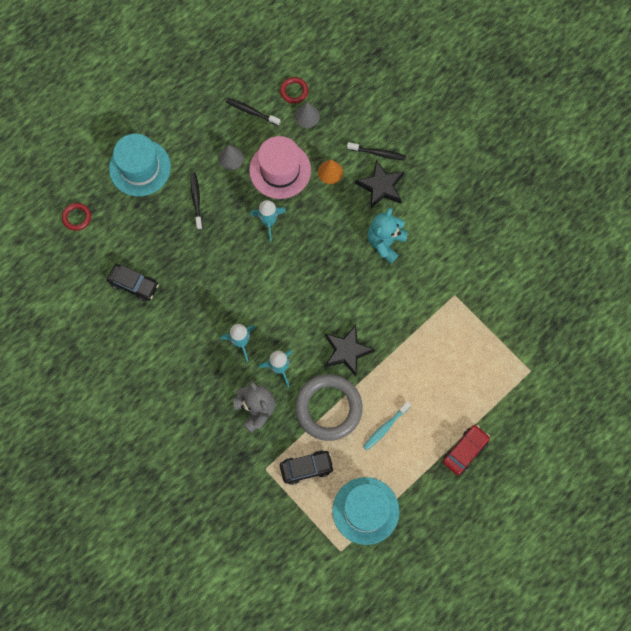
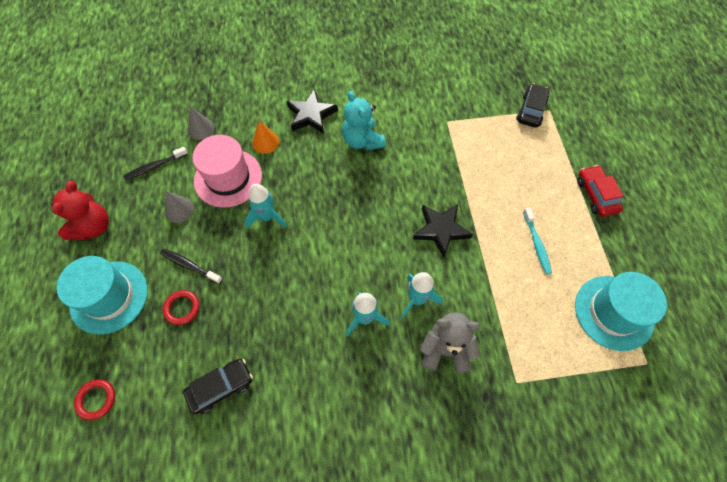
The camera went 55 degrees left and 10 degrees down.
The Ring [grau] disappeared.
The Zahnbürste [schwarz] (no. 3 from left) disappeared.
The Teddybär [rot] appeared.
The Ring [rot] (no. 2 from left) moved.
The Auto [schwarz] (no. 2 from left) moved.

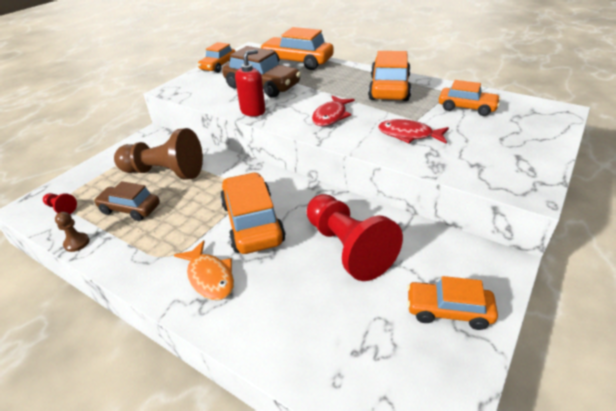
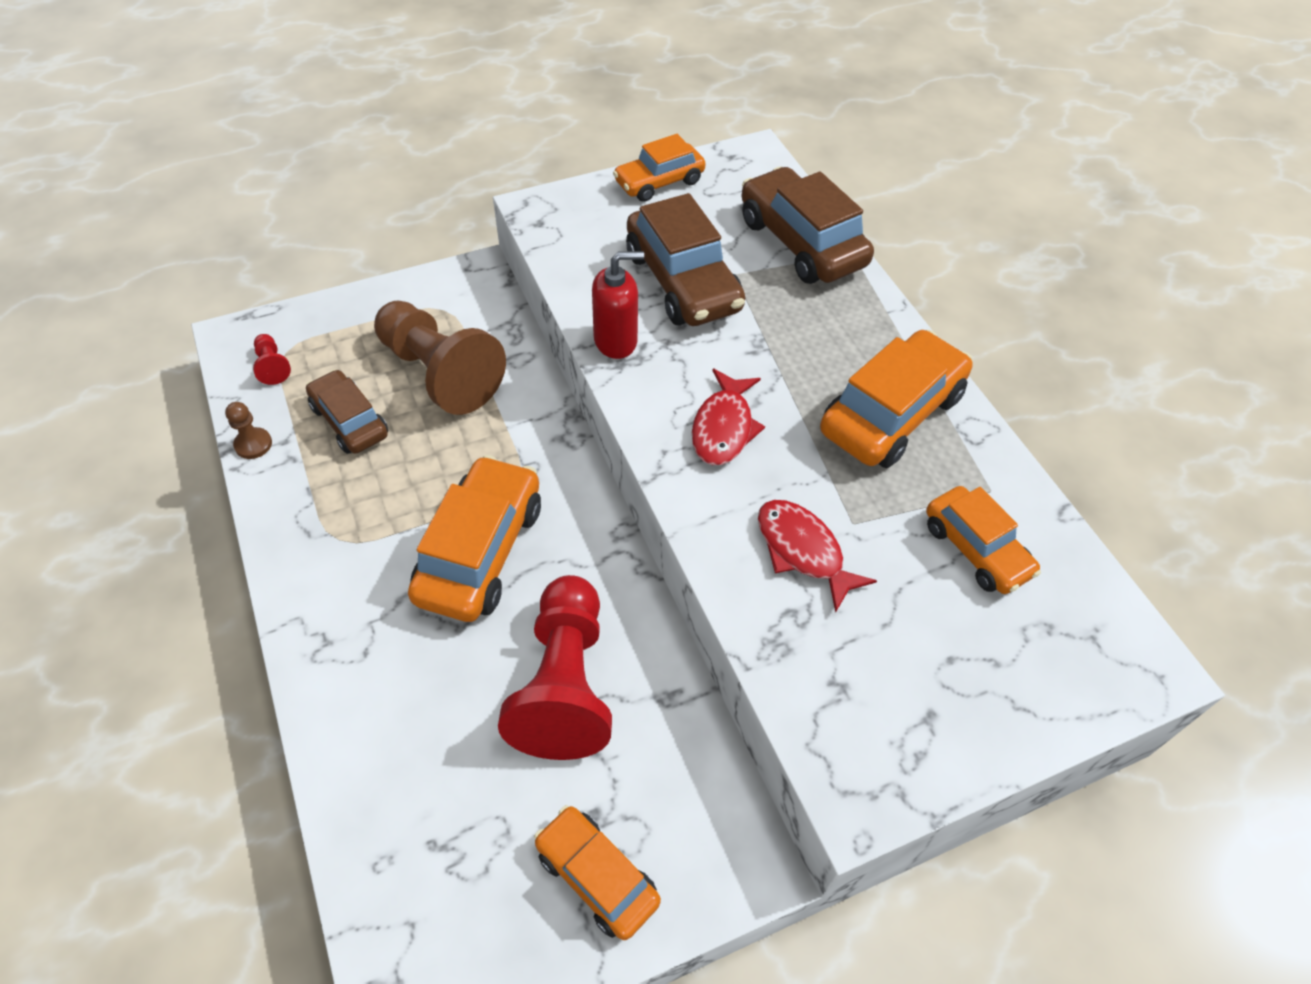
The camera went 30 degrees right and 15 degrees up.
The Fisch [orange] disappeared.
The Auto [orange] (no. 3 from left) became the Auto [braun] (no. 3 from left).
The Fisch [rot] (no. 1 from left) turned 45 degrees counterclockwise.

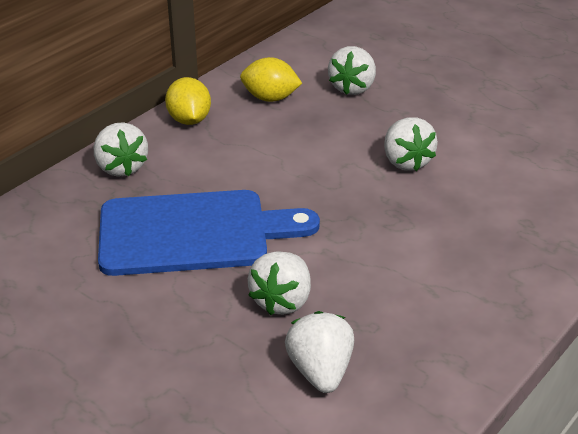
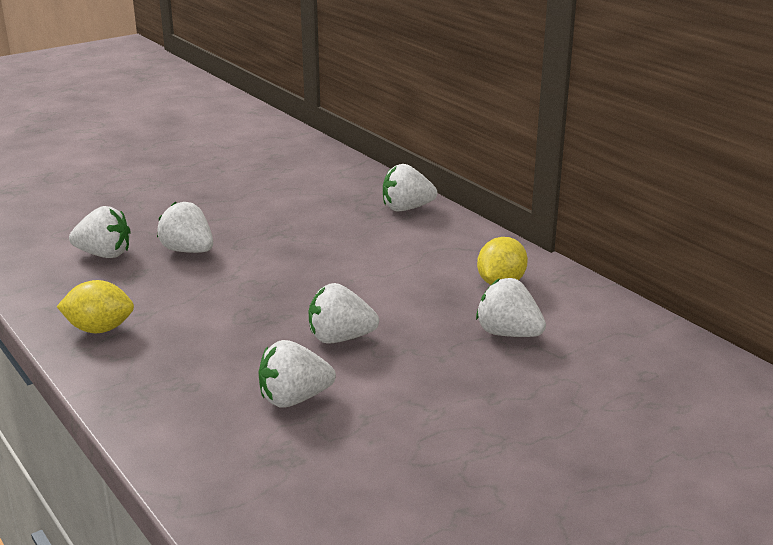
The camera went 105 degrees right and 10 degrees down.
The Schneidebrett [blau] disappeared.
The Erdbeere [weiß] (no. 3 from left) appeared.
The Zitrone [gelb] (no. 1 from left) moved.

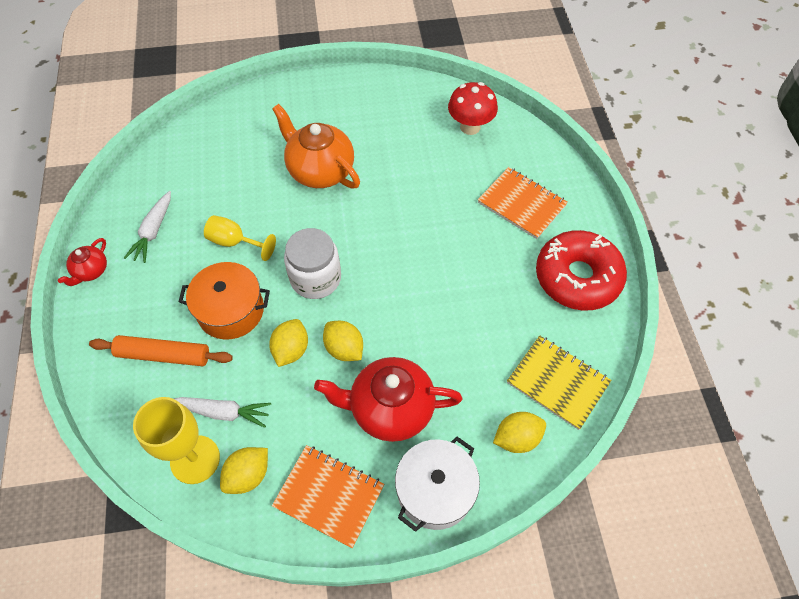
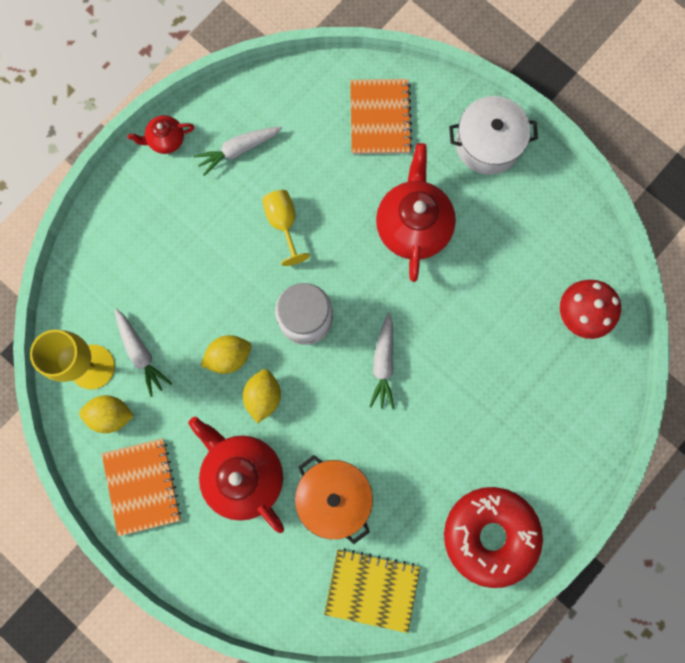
The camera went 50 degrees right and 20 degrees up.
The Nudelholz [orange] disappeared.
The Zitrone [gelb] (no. 4 from left) disappeared.
The Karotte [weiß] (no. 3 from left) appeared.
The Kochtopf [orange] moved.
The Kochtopf [weiß] moved.
The Notizbuch [orange] (no. 2 from left) moved.
The Teekanne [orange] became the Teekanne [rot] (no. 3 from left).
The Notizbuch [gelb] turned 75 degrees counterclockwise.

+++

Task description -> Copy, character for character, the lines from the line that holds "The Zitrone [gelb] (no. 4" through the final line of the records above.

Result of the exercise ->
The Zitrone [gelb] (no. 4 from left) disappeared.
The Karotte [weiß] (no. 3 from left) appeared.
The Kochtopf [orange] moved.
The Kochtopf [weiß] moved.
The Notizbuch [orange] (no. 2 from left) moved.
The Teekanne [orange] became the Teekanne [rot] (no. 3 from left).
The Notizbuch [gelb] turned 75 degrees counterclockwise.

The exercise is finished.